THE DATA:

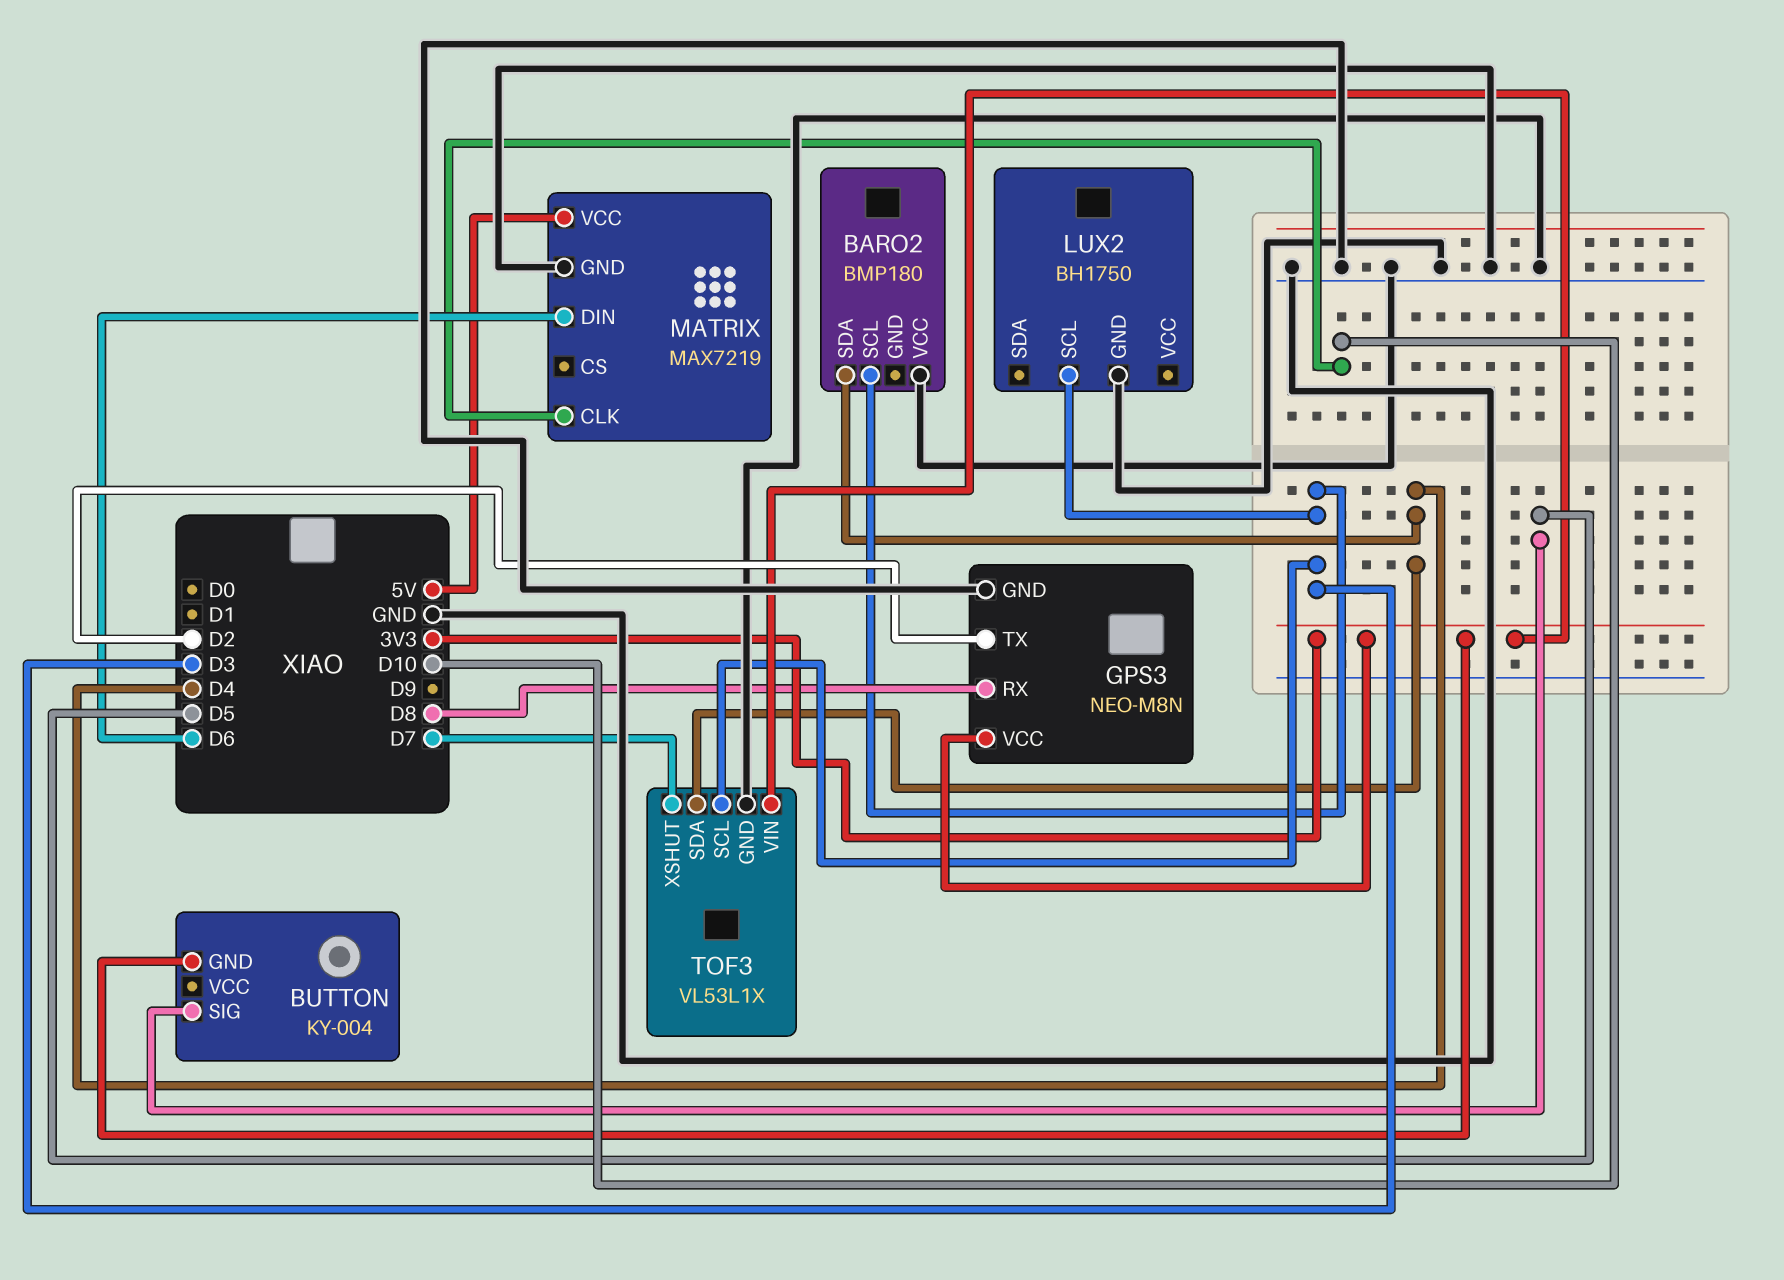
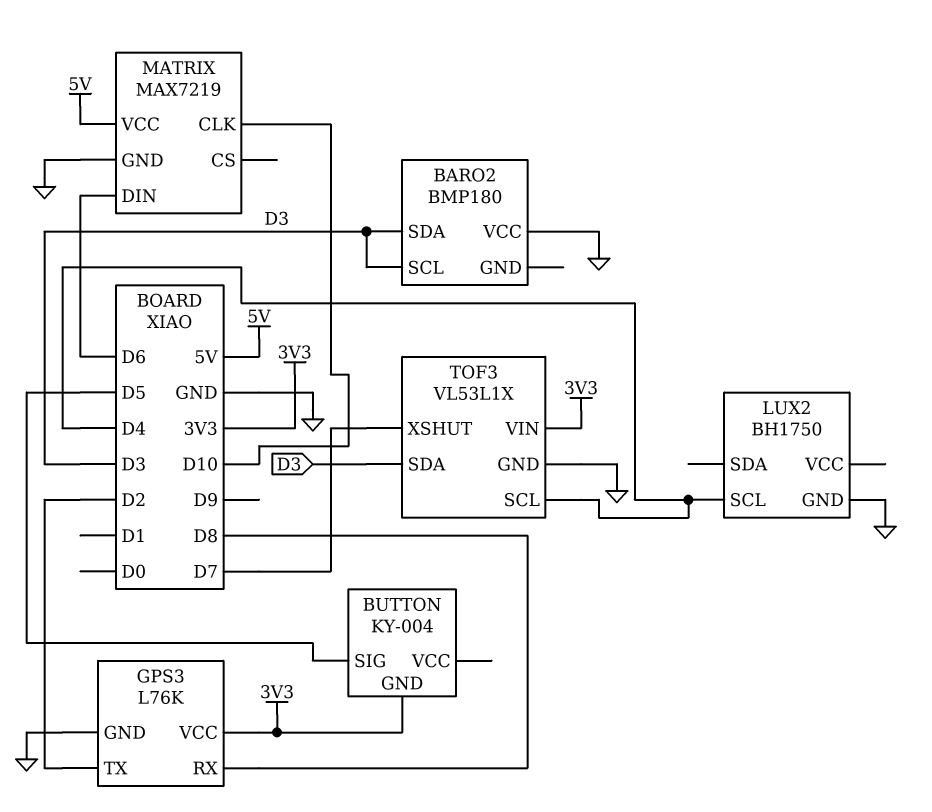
BARO2 pin SDA: D4 -> D3
GPS3: NEO-M8N -> L76K
LUX2 pin SCL: D3 -> D4
TOF3 pin SCL: D3 -> D4
TOF3 pin SDA: D4 -> D3

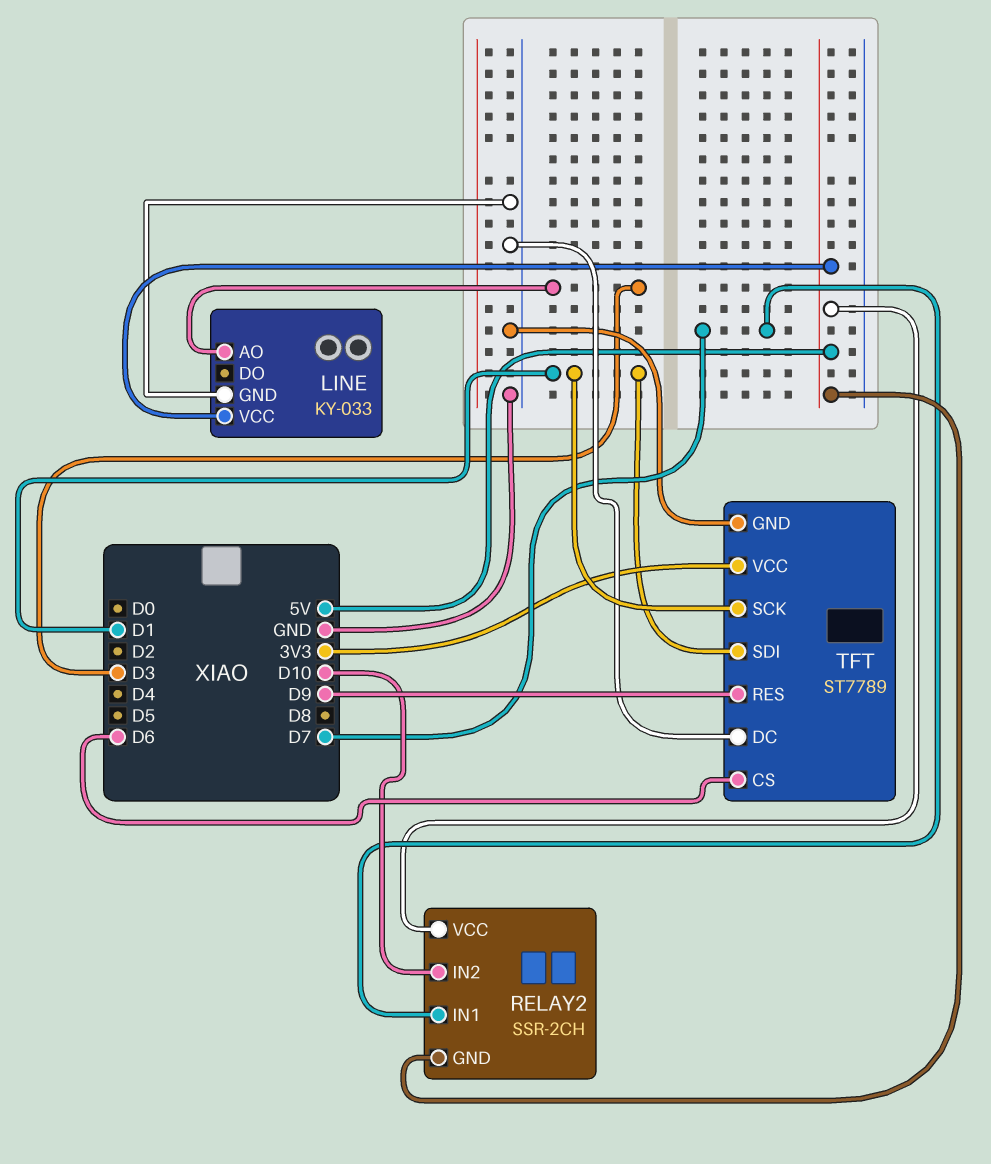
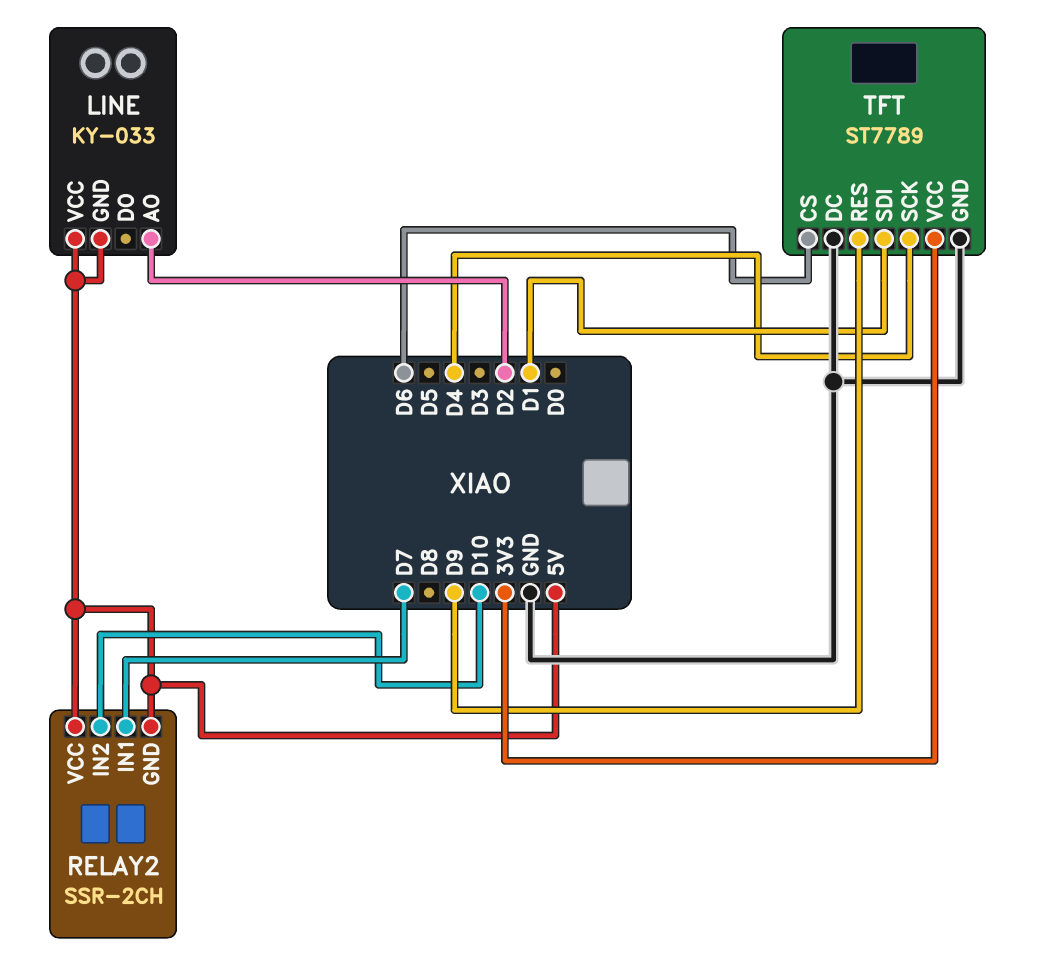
LINE pin AO: D3 -> D2
LINE pin GND: GND -> 5V
TFT pin SCK: D1 -> D4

WORK INSTRUCTIONS: The data must be printed exactly, image-free.

SOLUTION BELOW:
BARO2 pin SDA: D4 -> D3
GPS3: NEO-M8N -> L76K
LUX2 pin SCL: D3 -> D4
TOF3 pin SCL: D3 -> D4
TOF3 pin SDA: D4 -> D3

LINE pin AO: D3 -> D2
LINE pin GND: GND -> 5V
TFT pin SCK: D1 -> D4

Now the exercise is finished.